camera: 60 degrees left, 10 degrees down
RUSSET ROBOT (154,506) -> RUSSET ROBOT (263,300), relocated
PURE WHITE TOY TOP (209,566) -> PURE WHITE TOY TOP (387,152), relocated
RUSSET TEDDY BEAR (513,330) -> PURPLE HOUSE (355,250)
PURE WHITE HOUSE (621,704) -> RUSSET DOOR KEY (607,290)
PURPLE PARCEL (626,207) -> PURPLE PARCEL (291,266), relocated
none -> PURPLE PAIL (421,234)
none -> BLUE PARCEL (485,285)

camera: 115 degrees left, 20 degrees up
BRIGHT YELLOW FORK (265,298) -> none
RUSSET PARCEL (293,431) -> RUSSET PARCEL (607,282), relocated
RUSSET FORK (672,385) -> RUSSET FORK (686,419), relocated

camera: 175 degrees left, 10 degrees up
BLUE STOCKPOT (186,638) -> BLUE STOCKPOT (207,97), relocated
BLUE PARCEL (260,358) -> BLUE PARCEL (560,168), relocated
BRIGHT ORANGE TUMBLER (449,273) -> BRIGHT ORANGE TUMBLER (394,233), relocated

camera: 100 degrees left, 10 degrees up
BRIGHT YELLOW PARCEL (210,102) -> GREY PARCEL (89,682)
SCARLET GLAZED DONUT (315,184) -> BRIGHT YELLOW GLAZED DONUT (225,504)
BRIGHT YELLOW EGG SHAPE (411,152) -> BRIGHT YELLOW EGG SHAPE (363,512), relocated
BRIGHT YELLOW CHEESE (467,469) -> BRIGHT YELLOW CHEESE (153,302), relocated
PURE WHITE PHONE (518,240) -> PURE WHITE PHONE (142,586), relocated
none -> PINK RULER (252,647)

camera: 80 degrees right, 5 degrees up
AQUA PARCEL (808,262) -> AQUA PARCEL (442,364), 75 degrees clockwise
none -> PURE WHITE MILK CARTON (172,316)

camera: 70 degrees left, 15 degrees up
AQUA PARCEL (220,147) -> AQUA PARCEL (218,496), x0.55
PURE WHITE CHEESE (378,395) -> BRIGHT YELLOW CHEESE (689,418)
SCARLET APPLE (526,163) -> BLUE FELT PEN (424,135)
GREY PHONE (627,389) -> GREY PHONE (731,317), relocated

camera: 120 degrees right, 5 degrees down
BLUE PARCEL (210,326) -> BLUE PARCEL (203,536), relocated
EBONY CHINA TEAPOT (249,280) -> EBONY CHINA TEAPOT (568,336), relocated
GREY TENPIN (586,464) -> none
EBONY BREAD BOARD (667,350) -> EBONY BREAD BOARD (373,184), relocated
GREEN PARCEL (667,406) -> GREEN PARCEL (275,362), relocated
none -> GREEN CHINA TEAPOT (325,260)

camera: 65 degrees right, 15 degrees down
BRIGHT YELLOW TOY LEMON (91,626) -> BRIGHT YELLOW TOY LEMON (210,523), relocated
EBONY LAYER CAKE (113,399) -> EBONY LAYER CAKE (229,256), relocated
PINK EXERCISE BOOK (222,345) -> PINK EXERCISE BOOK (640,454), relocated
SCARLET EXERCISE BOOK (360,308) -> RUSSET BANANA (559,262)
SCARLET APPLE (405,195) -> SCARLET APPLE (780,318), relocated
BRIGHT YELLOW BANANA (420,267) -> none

▬▬▬▬▬▬▬▬▬▬

** WHAT IS NEEDED **
Each entry above must be printed exactly as written.

** WRITTEN REPLY **
camera: 60 degrees left, 10 degrees down
RUSSET ROBOT (154,506) -> RUSSET ROBOT (263,300), relocated
PURE WHITE TOY TOP (209,566) -> PURE WHITE TOY TOP (387,152), relocated
RUSSET TEDDY BEAR (513,330) -> PURPLE HOUSE (355,250)
PURE WHITE HOUSE (621,704) -> RUSSET DOOR KEY (607,290)
PURPLE PARCEL (626,207) -> PURPLE PARCEL (291,266), relocated
none -> PURPLE PAIL (421,234)
none -> BLUE PARCEL (485,285)

camera: 115 degrees left, 20 degrees up
BRIGHT YELLOW FORK (265,298) -> none
RUSSET PARCEL (293,431) -> RUSSET PARCEL (607,282), relocated
RUSSET FORK (672,385) -> RUSSET FORK (686,419), relocated

camera: 175 degrees left, 10 degrees up
BLUE STOCKPOT (186,638) -> BLUE STOCKPOT (207,97), relocated
BLUE PARCEL (260,358) -> BLUE PARCEL (560,168), relocated
BRIGHT ORANGE TUMBLER (449,273) -> BRIGHT ORANGE TUMBLER (394,233), relocated

camera: 100 degrees left, 10 degrees up
BRIGHT YELLOW PARCEL (210,102) -> GREY PARCEL (89,682)
SCARLET GLAZED DONUT (315,184) -> BRIGHT YELLOW GLAZED DONUT (225,504)
BRIGHT YELLOW EGG SHAPE (411,152) -> BRIGHT YELLOW EGG SHAPE (363,512), relocated
BRIGHT YELLOW CHEESE (467,469) -> BRIGHT YELLOW CHEESE (153,302), relocated
PURE WHITE PHONE (518,240) -> PURE WHITE PHONE (142,586), relocated
none -> PINK RULER (252,647)

camera: 80 degrees right, 5 degrees up
AQUA PARCEL (808,262) -> AQUA PARCEL (442,364), 75 degrees clockwise
none -> PURE WHITE MILK CARTON (172,316)

camera: 70 degrees left, 15 degrees up
AQUA PARCEL (220,147) -> AQUA PARCEL (218,496), x0.55
PURE WHITE CHEESE (378,395) -> BRIGHT YELLOW CHEESE (689,418)
SCARLET APPLE (526,163) -> BLUE FELT PEN (424,135)
GREY PHONE (627,389) -> GREY PHONE (731,317), relocated

camera: 120 degrees right, 5 degrees down
BLUE PARCEL (210,326) -> BLUE PARCEL (203,536), relocated
EBONY CHINA TEAPOT (249,280) -> EBONY CHINA TEAPOT (568,336), relocated
GREY TENPIN (586,464) -> none
EBONY BREAD BOARD (667,350) -> EBONY BREAD BOARD (373,184), relocated
GREEN PARCEL (667,406) -> GREEN PARCEL (275,362), relocated
none -> GREEN CHINA TEAPOT (325,260)

camera: 65 degrees right, 15 degrees down
BRIGHT YELLOW TOY LEMON (91,626) -> BRIGHT YELLOW TOY LEMON (210,523), relocated
EBONY LAYER CAKE (113,399) -> EBONY LAYER CAKE (229,256), relocated
PINK EXERCISE BOOK (222,345) -> PINK EXERCISE BOOK (640,454), relocated
SCARLET EXERCISE BOOK (360,308) -> RUSSET BANANA (559,262)
SCARLET APPLE (405,195) -> SCARLET APPLE (780,318), relocated
BRIGHT YELLOW BANANA (420,267) -> none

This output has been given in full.